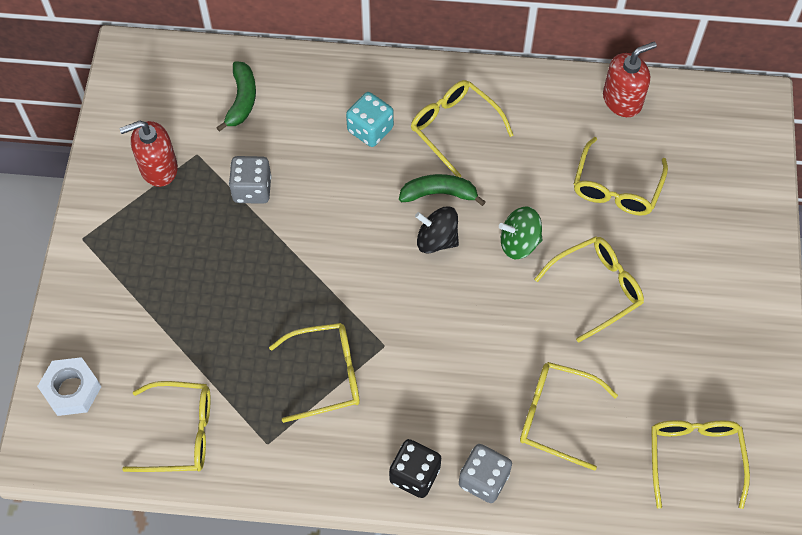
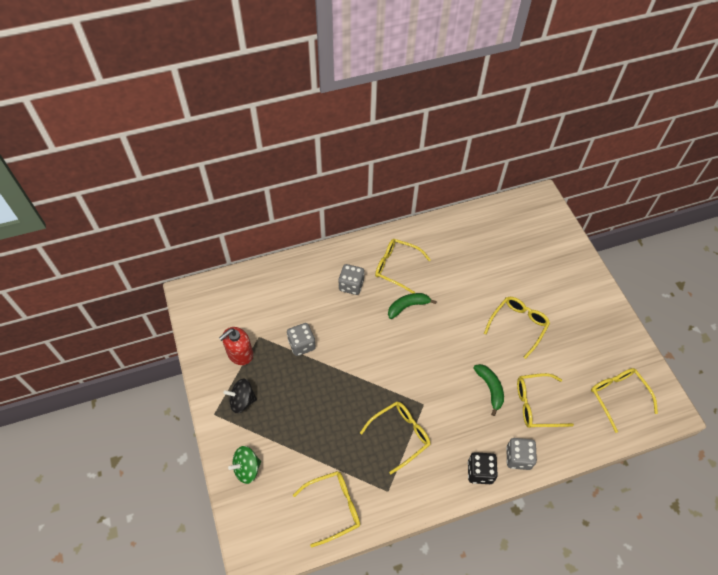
camera: 25 degrees left, 5 degrees down
(71, 390) = (253, 510): white nut -> none
(242, 100) = (269, 296): green banana -> green banana (490, 388)
(370, 129) = (351, 285): turquoise dice -> grey dice
(436, 239) = (420, 332): black spinning top -> black spinning top (242, 401)
(519, 242) = (464, 316): green spinning top -> green spinning top (247, 468)
(616, 188) = (498, 267): yellow glasses -> none
(622, 100) = (476, 220): red soap dispenser -> none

--*--

### Exercise requirements
Keep every word of the data as it is when you write it out, but drop the pictures.

### Task answer
camera: 25 degrees left, 5 degrees down
(71, 390) = (253, 510): white nut -> none
(242, 100) = (269, 296): green banana -> green banana (490, 388)
(370, 129) = (351, 285): turquoise dice -> grey dice
(436, 239) = (420, 332): black spinning top -> black spinning top (242, 401)
(519, 242) = (464, 316): green spinning top -> green spinning top (247, 468)
(616, 188) = (498, 267): yellow glasses -> none
(622, 100) = (476, 220): red soap dispenser -> none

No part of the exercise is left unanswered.